# Task to complete
Whenever a line below holds the word "plus", copy that line.

Modification records
· · · · · · ·

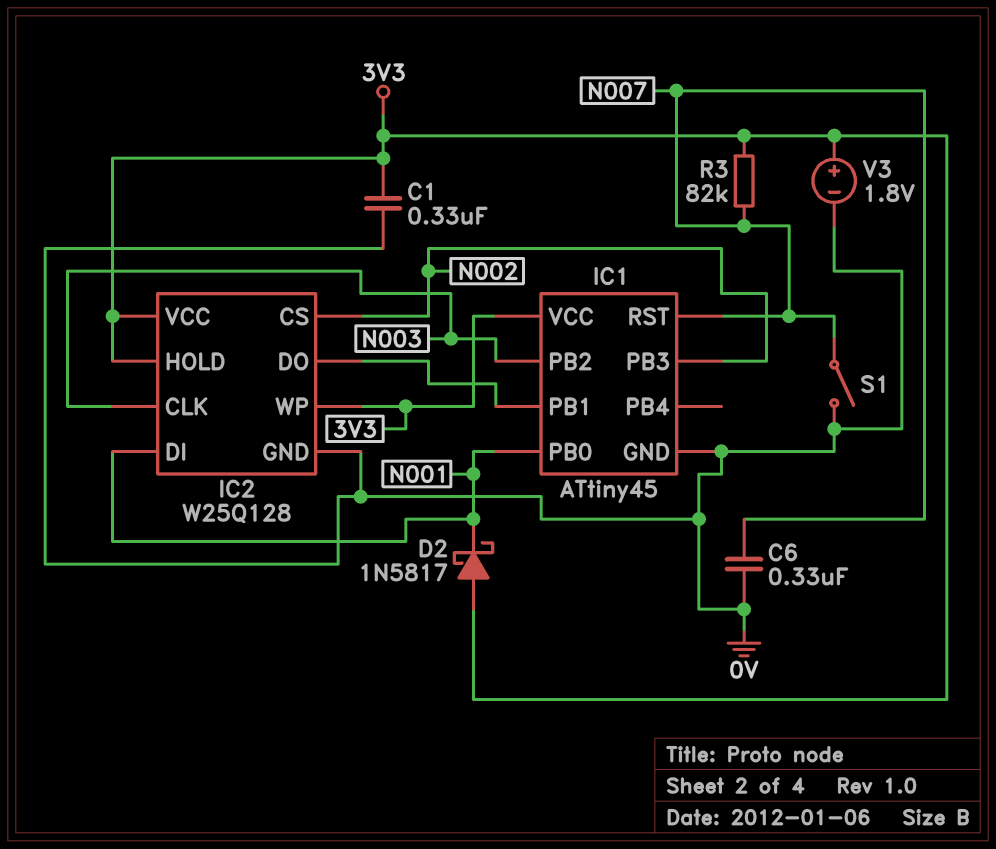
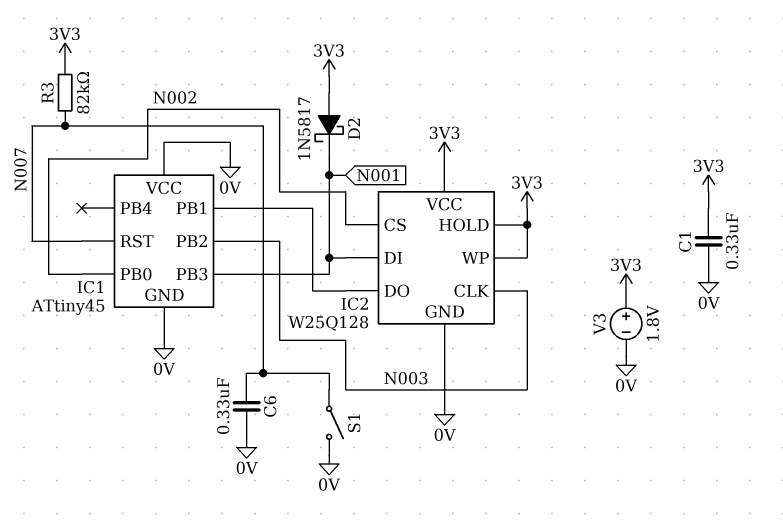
IC1 pin PB0: N001 -> N002
IC1 pin PB3: N002 -> N001
IC1 pin VCC: 3V3 -> 0V

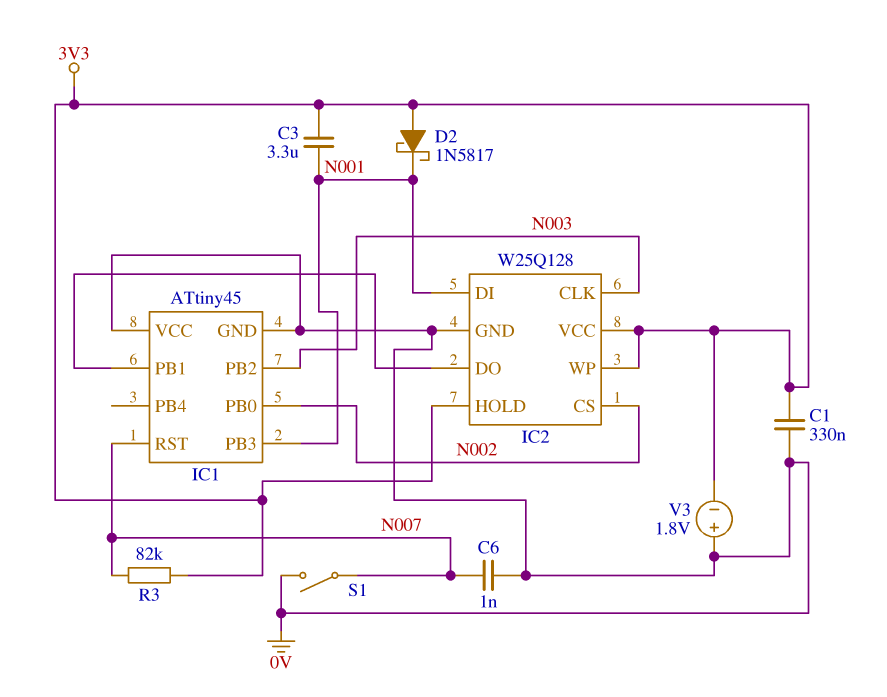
C3: none -> 3.3uF (3V3, N001)
C6: 330nF (0V, N007) -> 1nF (0V, N007)
V3: 1.8V (plus 3V3, minus 0V) -> 1.8V (plus 0V, minus 3V3)

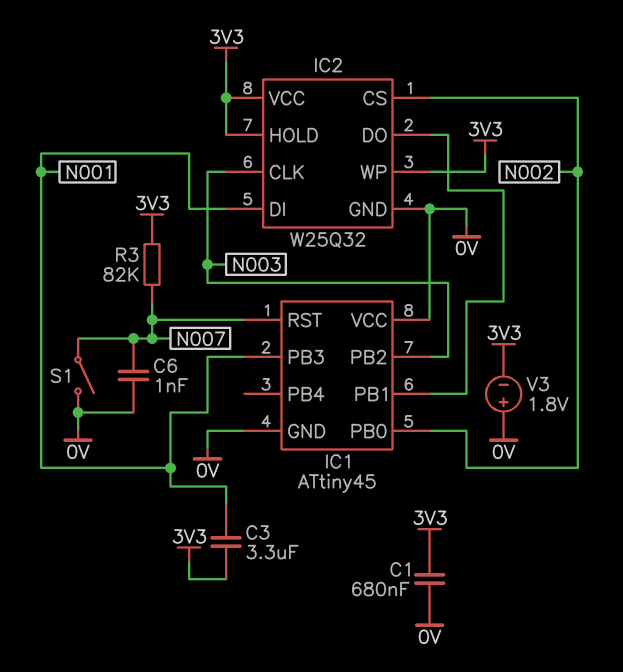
C1: 330nF (0V, 3V3) -> 680nF (0V, 3V3)
D2: schottky 1N5817 (A 3V3, K N001) -> none
IC2: W25Q128 -> W25Q32

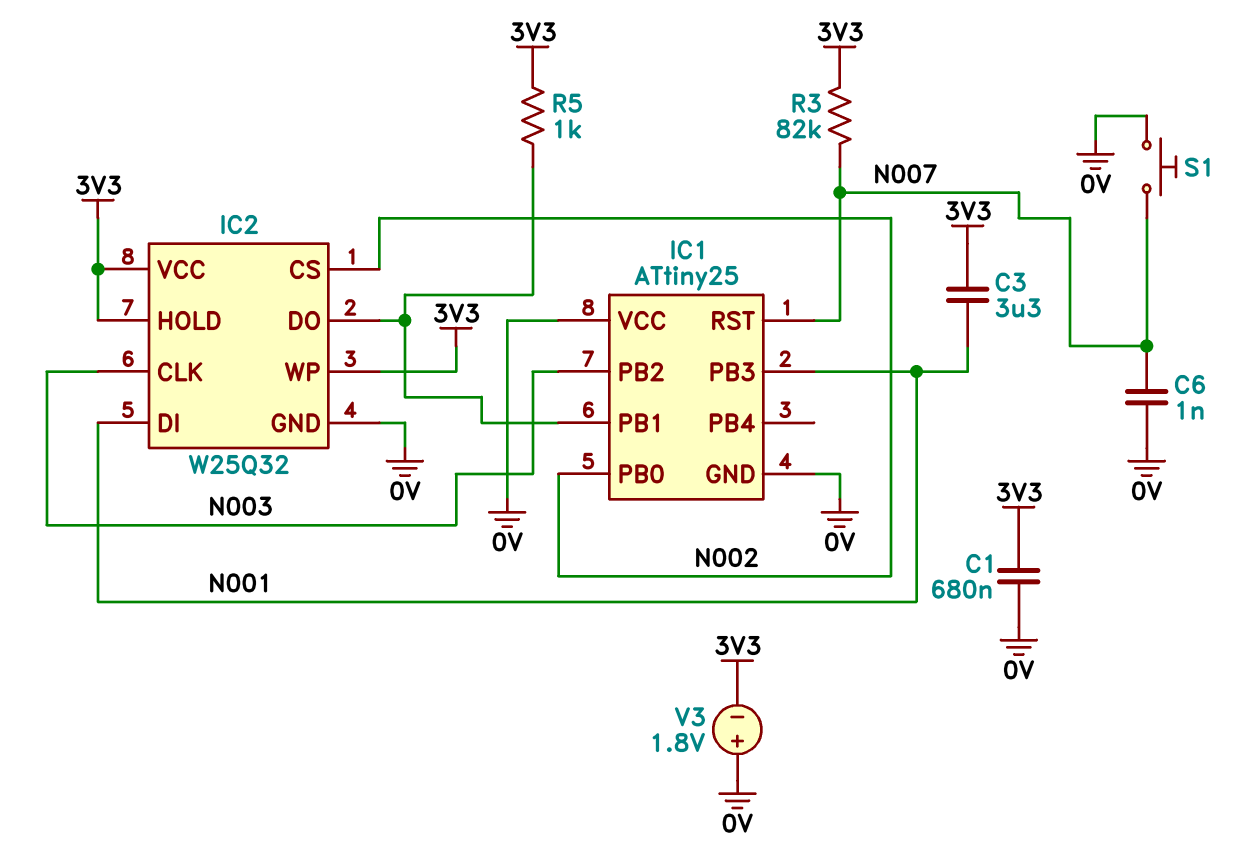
IC1: ATtiny45 -> ATtiny25
R5: none -> 1k (3V3, IC1/PB1)
S1: switch (0V, N007) -> button (0V, N007)

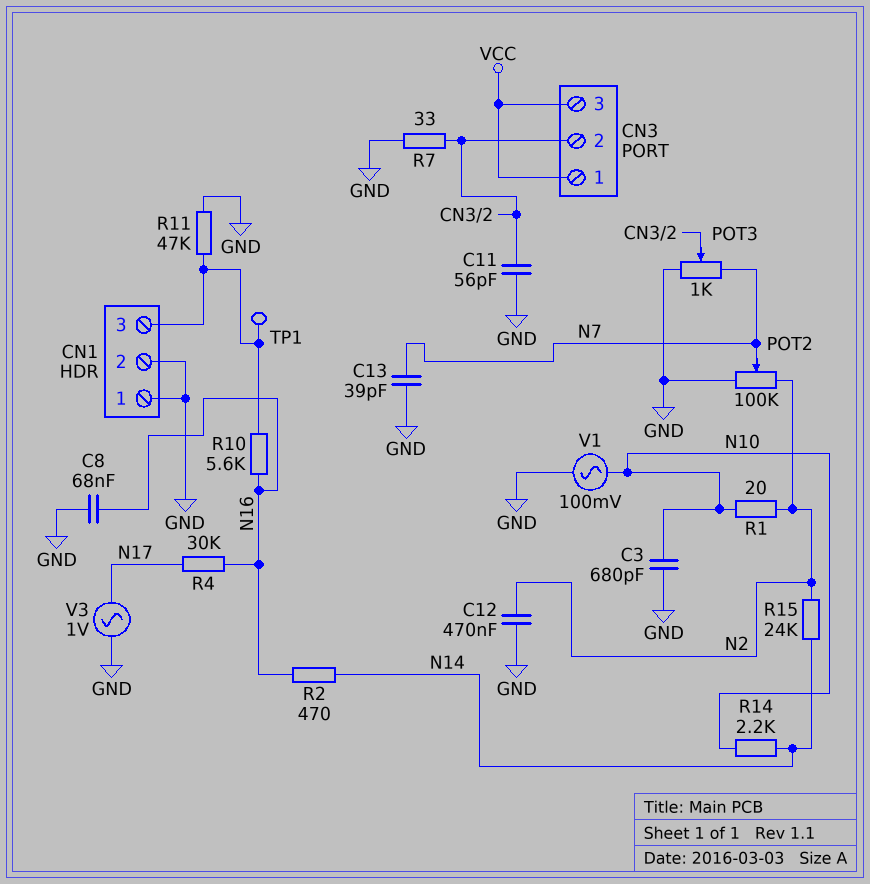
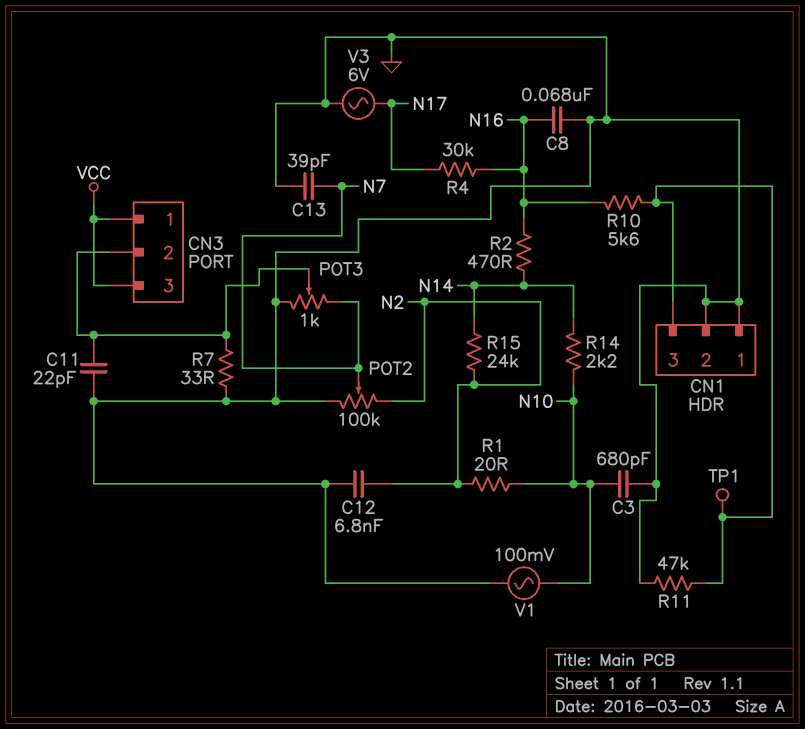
C11: 56pF (CN3/2, GND) -> 22pF (CN3/2, GND)
C12: 470nF (GND, N2) -> 6.8nF (GND, N2)
V3: AC 1V (GND, N17) -> AC 6V (GND, N17)

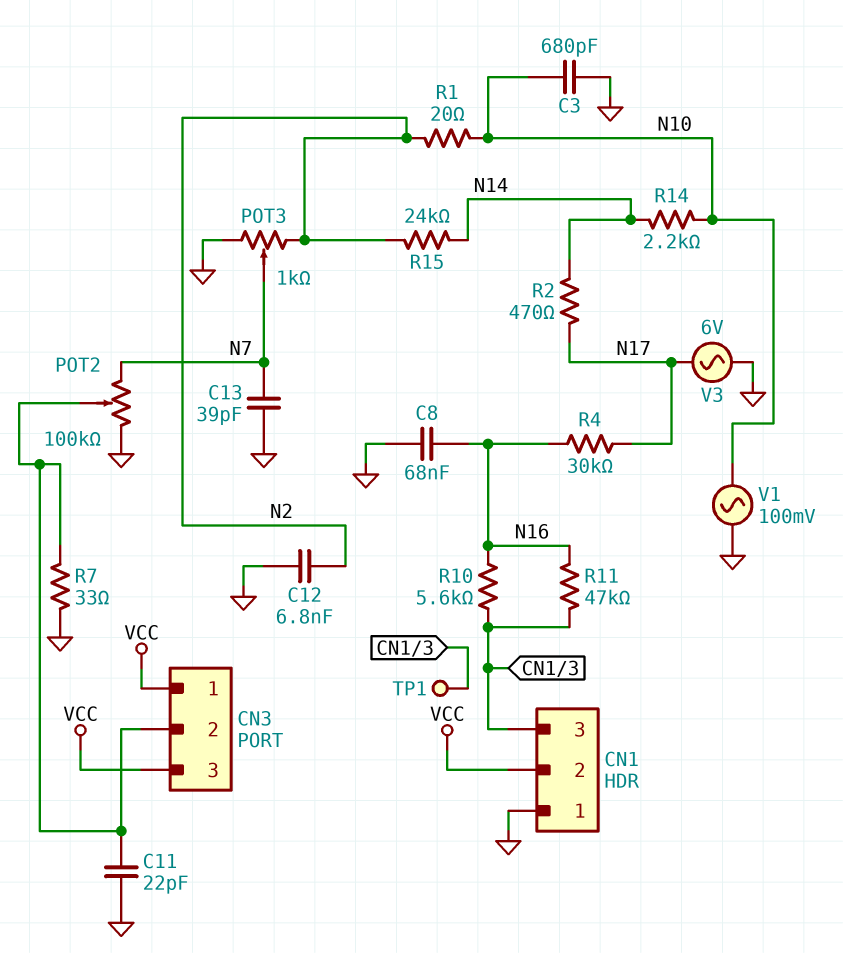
CN1 pin 2: GND -> VCC
POT2: 100k (GND, N2, wiper N7) -> 100k (GND, N7, wiper CN3/2)
POT3: 1k (GND, N7, wiper CN3/2) -> 1k (GND, N2, wiper N7)
R2: 470 (N14, N16) -> 470 (N14, N17)
R11: 47k (CN1/3, GND) -> 47k (CN1/3, N16)

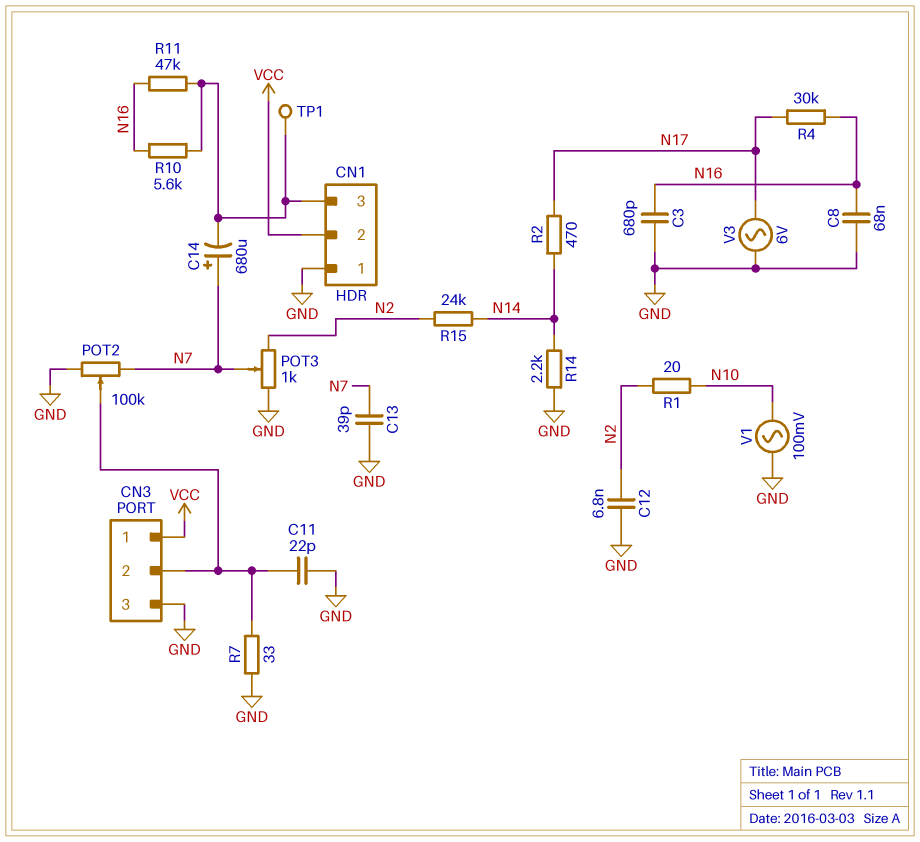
C3: 680pF (GND, N10) -> 680pF (GND, N16)
C14: none -> 680uF (plus N7, minus CN1/3)
CN3 pin 3: VCC -> GND
R14: 2.2k (N10, N14) -> 2.2k (GND, N14)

· · · · · · ·

# Result of the task
V3: 1.8V (plus 3V3, minus 0V) -> 1.8V (plus 0V, minus 3V3)
C14: none -> 680uF (plus N7, minus CN1/3)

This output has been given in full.